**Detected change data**
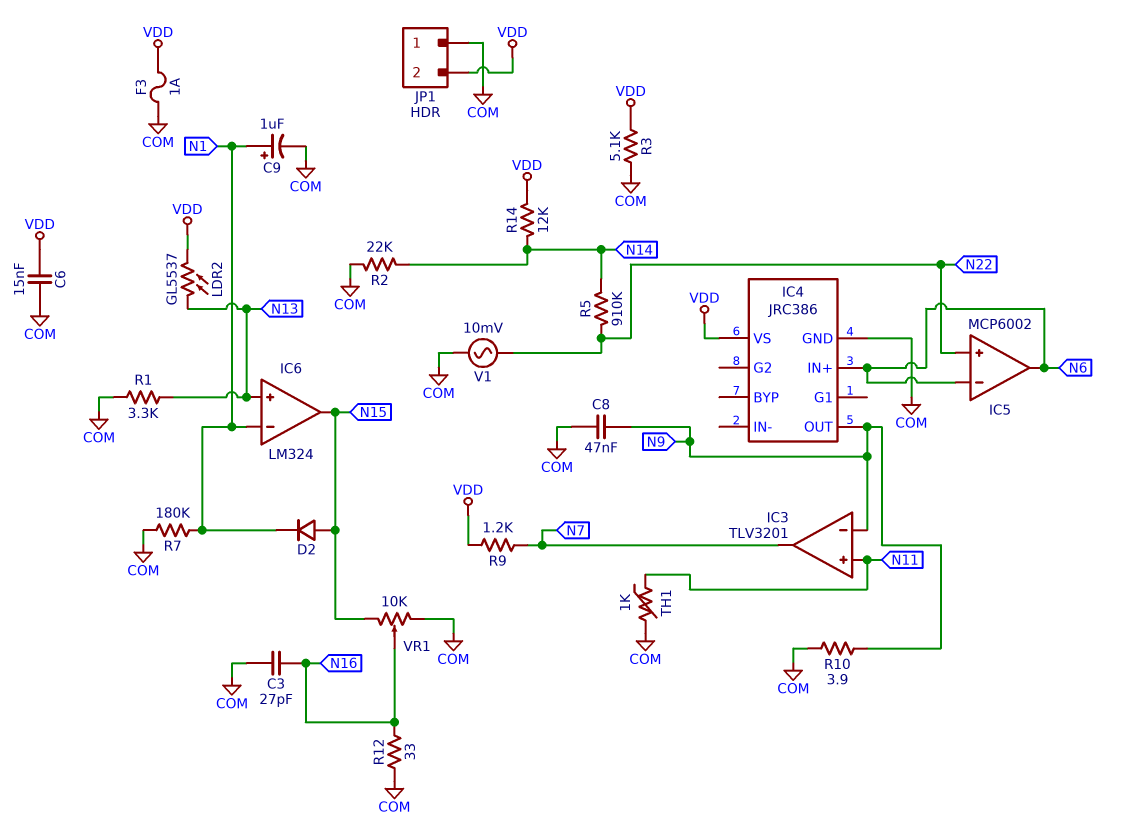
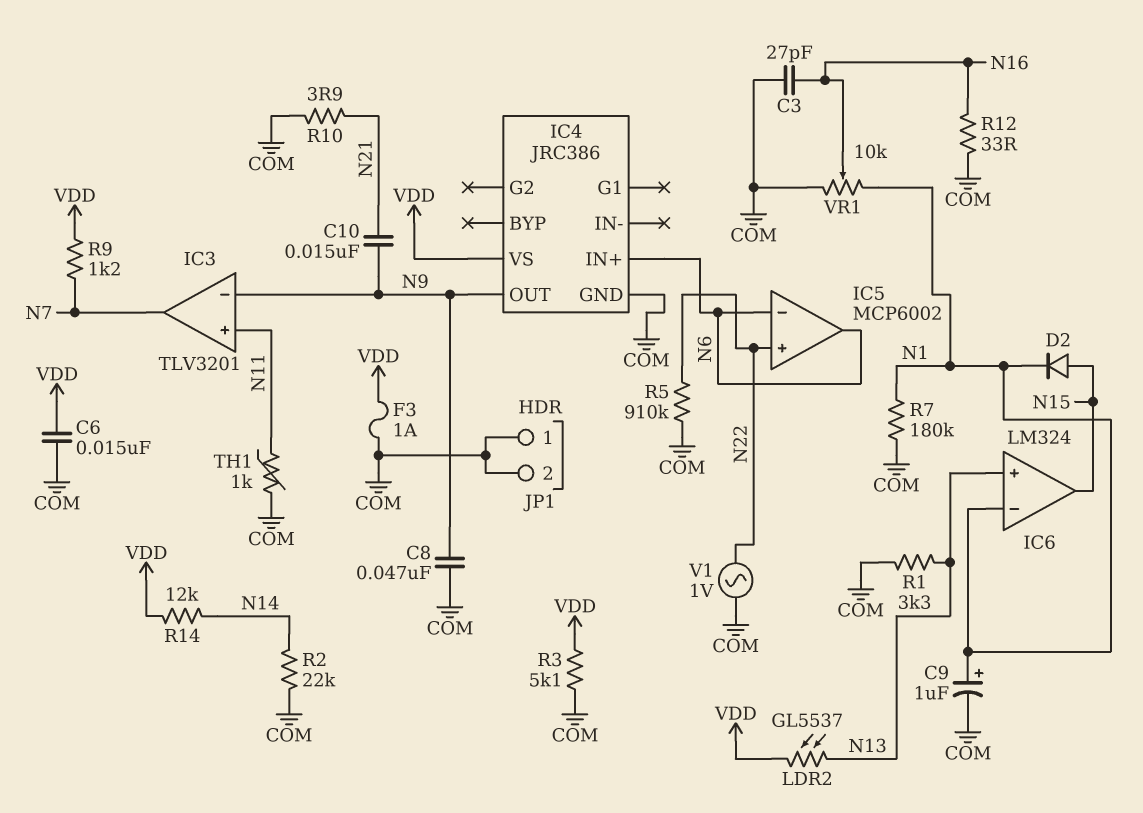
C10: none -> 15nF (N9, N21)
JP1 pin 2: VDD -> COM
R5: 910k (N14, N22) -> 910k (COM, N22)
R10: 3.9 (COM, N9) -> 3.9 (COM, N21)
V1: AC 10mV (COM, N22) -> AC 1V (COM, N22)
VR1: 10k (COM, N15, wiper N16) -> 10k (COM, N1, wiper N16)

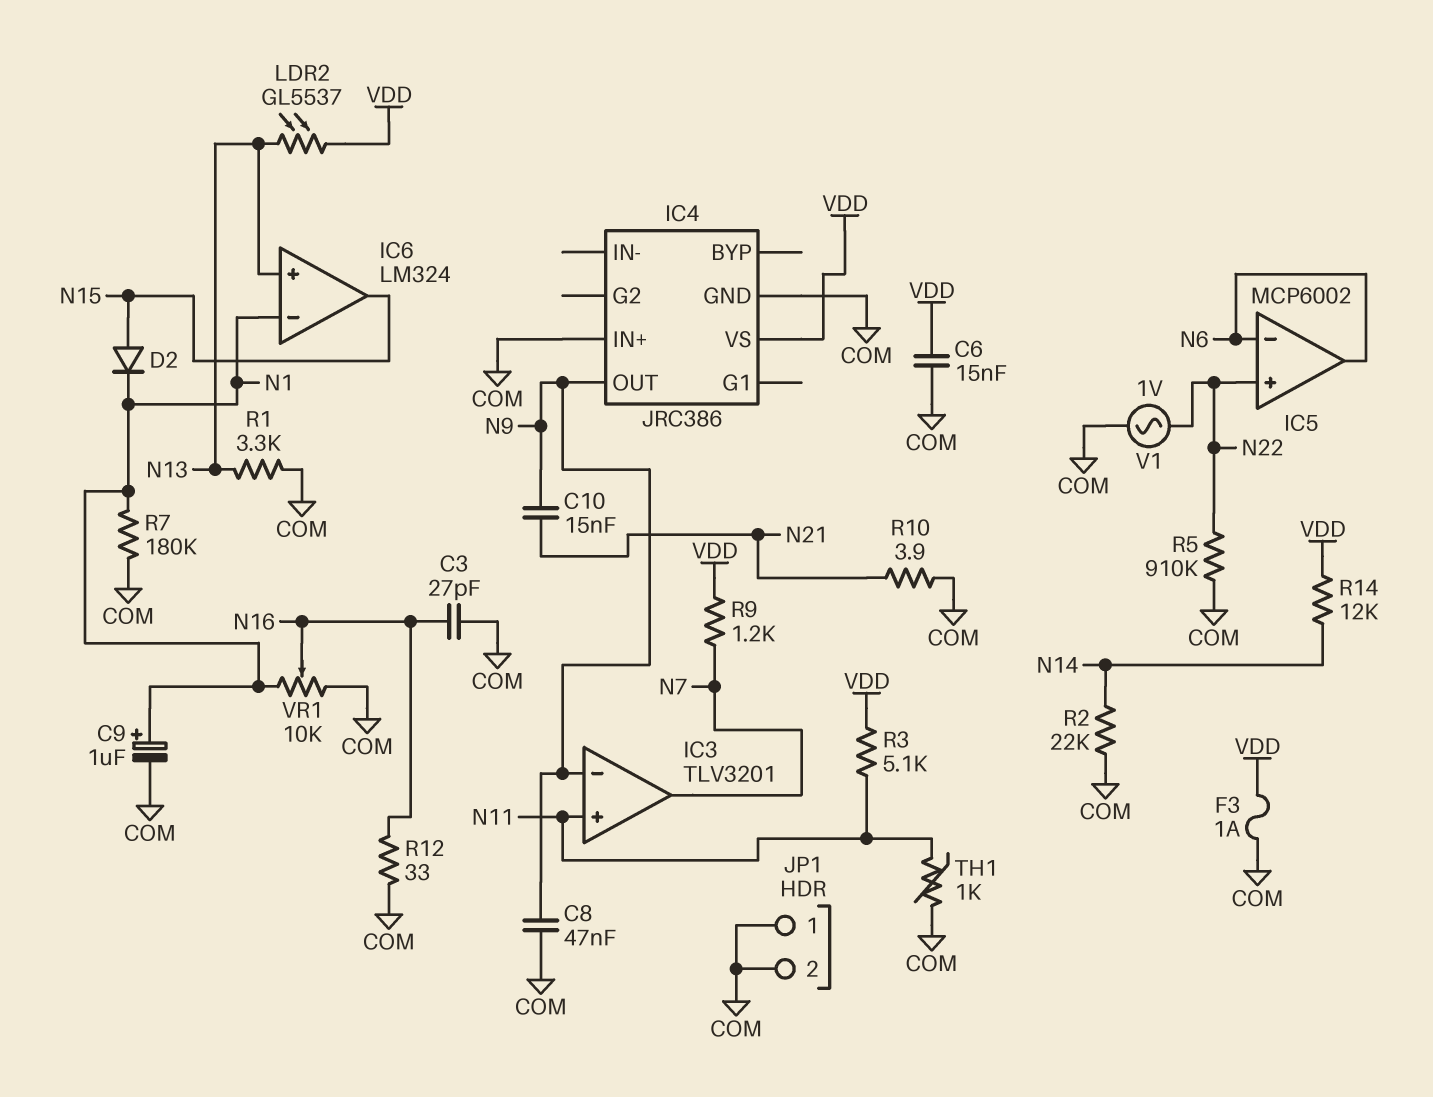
IC4 pin IN+: N6 -> COM
R3: 5.1k (COM, VDD) -> 5.1k (N11, VDD)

**Assignment**
Your task is to print exactly the lines from the one containing "R5: 910k (N14, N22) -> 910k (COM, N22)" through the final line of the records above, with no pictures and nothing more.

**Result of this exercise**
R5: 910k (N14, N22) -> 910k (COM, N22)
R10: 3.9 (COM, N9) -> 3.9 (COM, N21)
V1: AC 10mV (COM, N22) -> AC 1V (COM, N22)
VR1: 10k (COM, N15, wiper N16) -> 10k (COM, N1, wiper N16)

IC4 pin IN+: N6 -> COM
R3: 5.1k (COM, VDD) -> 5.1k (N11, VDD)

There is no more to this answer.